[TASK DESCRIPTION]:
Your task is to retype, exactly and without pictures, the line holding "(523, 338) = (511, 198): red" and each line that follows it to the end of the entries.

[EXERCISE DATA]:
+-------+

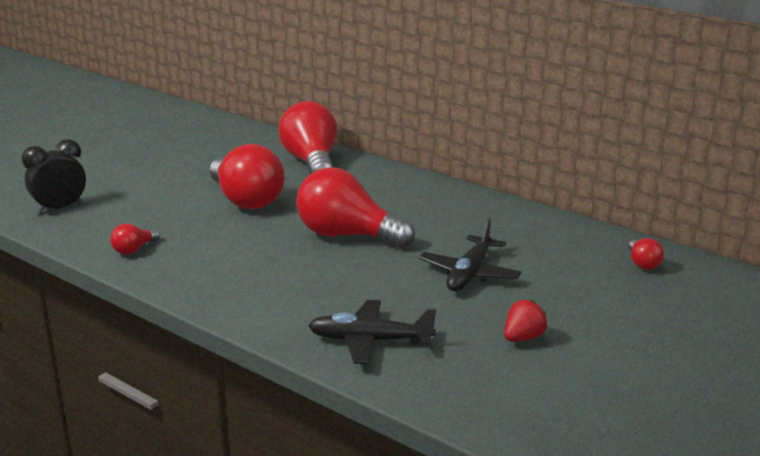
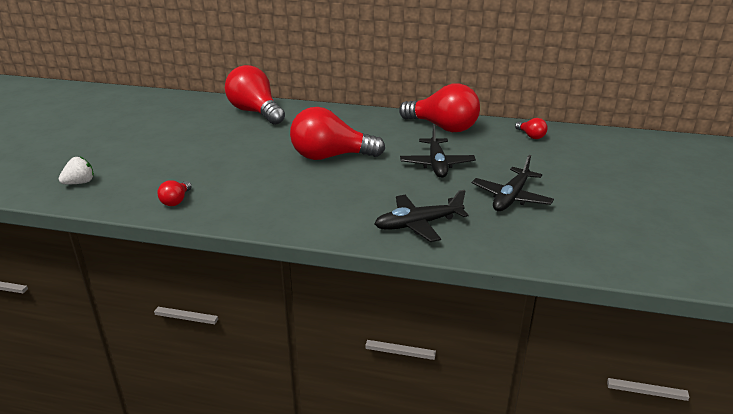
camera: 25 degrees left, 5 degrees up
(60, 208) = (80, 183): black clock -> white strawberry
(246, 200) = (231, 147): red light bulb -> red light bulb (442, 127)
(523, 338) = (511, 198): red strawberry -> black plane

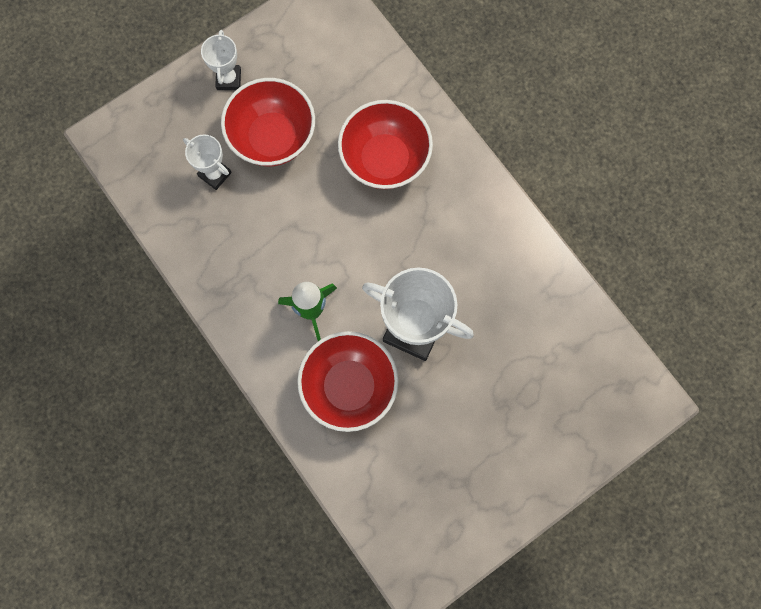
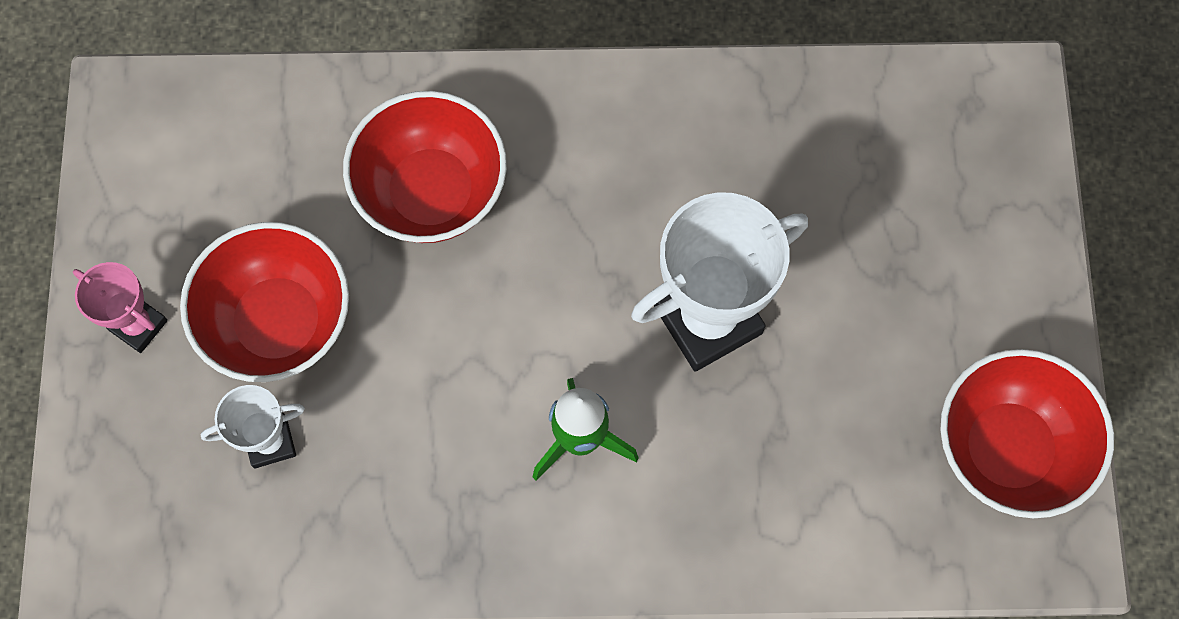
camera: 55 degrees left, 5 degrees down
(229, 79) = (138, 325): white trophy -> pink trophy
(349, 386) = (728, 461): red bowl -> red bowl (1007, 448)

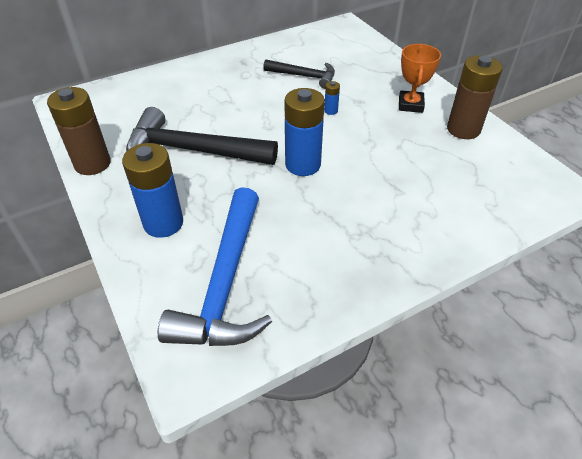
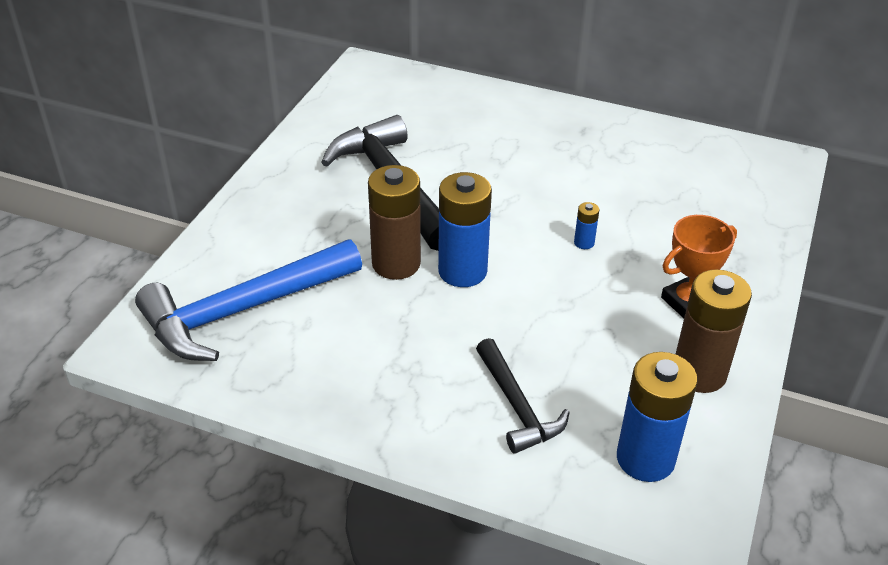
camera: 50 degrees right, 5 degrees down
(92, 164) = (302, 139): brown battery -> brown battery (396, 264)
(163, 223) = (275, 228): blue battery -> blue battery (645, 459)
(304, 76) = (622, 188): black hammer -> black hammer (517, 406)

+-------+

[WRITTEN RESPONSE]:
(523, 338) = (511, 198): red strawberry -> black plane

camera: 55 degrees left, 5 degrees down
(229, 79) = (138, 325): white trophy -> pink trophy
(349, 386) = (728, 461): red bowl -> red bowl (1007, 448)

camera: 50 degrees right, 5 degrees down
(92, 164) = (302, 139): brown battery -> brown battery (396, 264)
(163, 223) = (275, 228): blue battery -> blue battery (645, 459)
(304, 76) = (622, 188): black hammer -> black hammer (517, 406)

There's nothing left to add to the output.